── RECORDS FOR PROCESSING

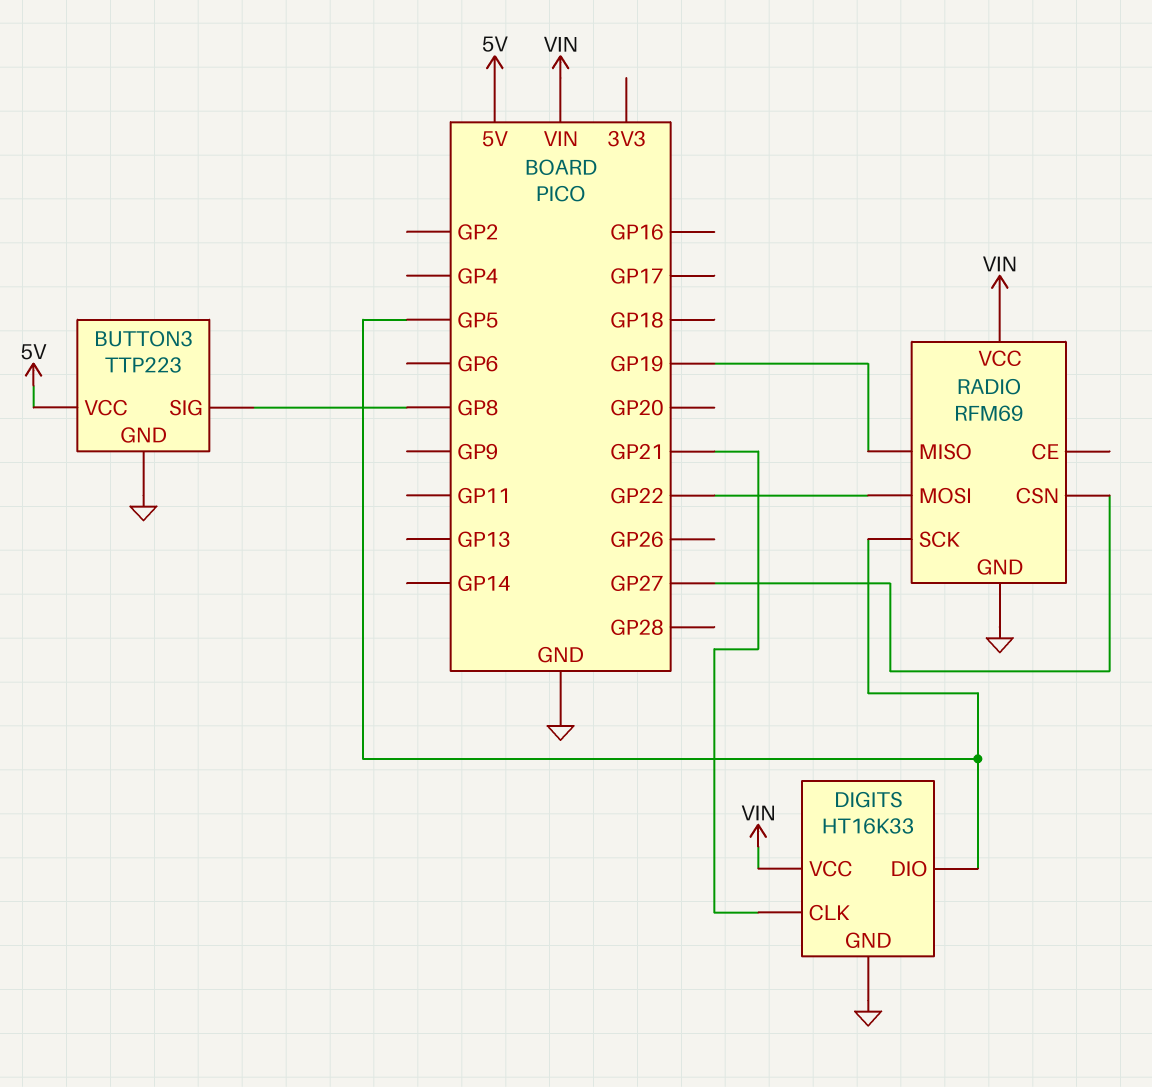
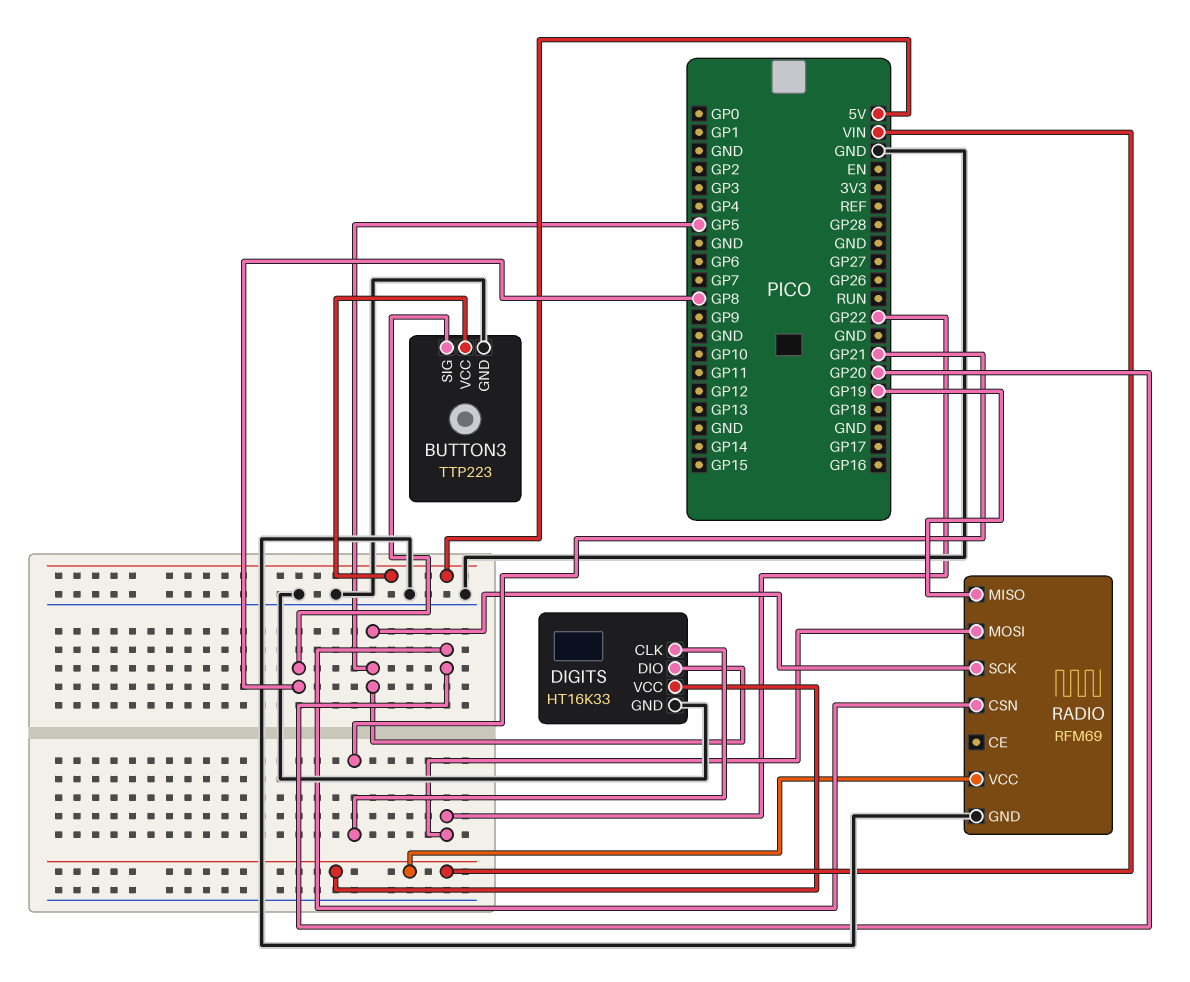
RADIO pin CSN: GP27 -> GP20

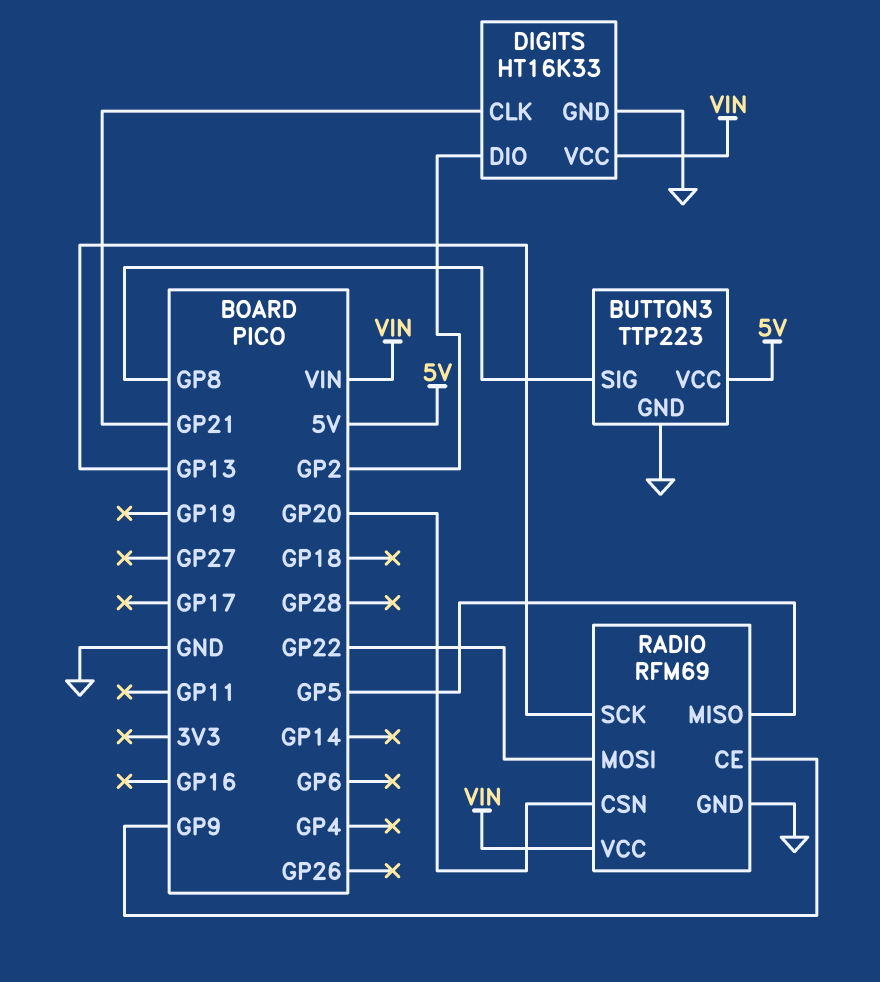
DIGITS pin DIO: GP5 -> GP2
RADIO pin CE: none -> GP9
RADIO pin MISO: GP19 -> GP5
RADIO pin SCK: GP5 -> GP13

────

Transcribe the lines above exactly, setting aside any picture among them.

EXERCISE RESPONSE:
RADIO pin CSN: GP27 -> GP20

DIGITS pin DIO: GP5 -> GP2
RADIO pin CE: none -> GP9
RADIO pin MISO: GP19 -> GP5
RADIO pin SCK: GP5 -> GP13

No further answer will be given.